Problem ▸
As the answer, set down the lines below from the one containing "(533, 90) = (748, 426): pink" through the one containing "(578, 190) = (570, 447): yellow", exactly and inclusively, and no others.

Recorded information ▸
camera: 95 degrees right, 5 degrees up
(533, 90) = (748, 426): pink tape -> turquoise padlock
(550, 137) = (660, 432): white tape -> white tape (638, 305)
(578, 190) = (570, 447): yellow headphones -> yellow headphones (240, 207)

---

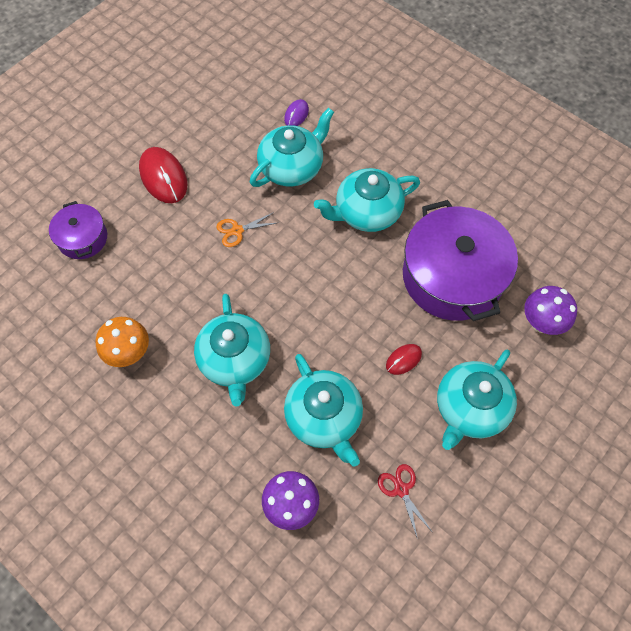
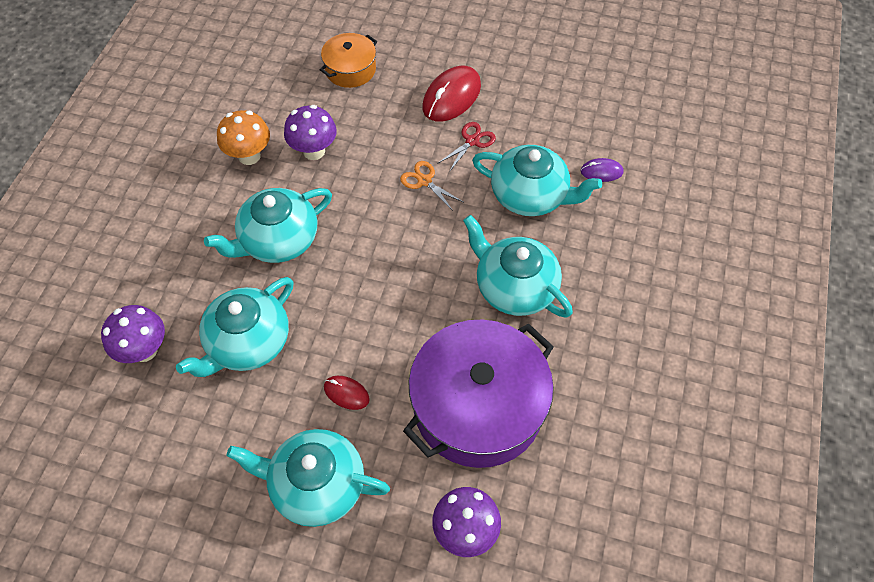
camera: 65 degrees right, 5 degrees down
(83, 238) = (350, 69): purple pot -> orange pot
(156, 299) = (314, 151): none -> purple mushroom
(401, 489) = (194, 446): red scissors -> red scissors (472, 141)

Task answer ▸
(533, 90) = (748, 426): pink tape -> turquoise padlock
(550, 137) = (660, 432): white tape -> white tape (638, 305)
(578, 190) = (570, 447): yellow headphones -> yellow headphones (240, 207)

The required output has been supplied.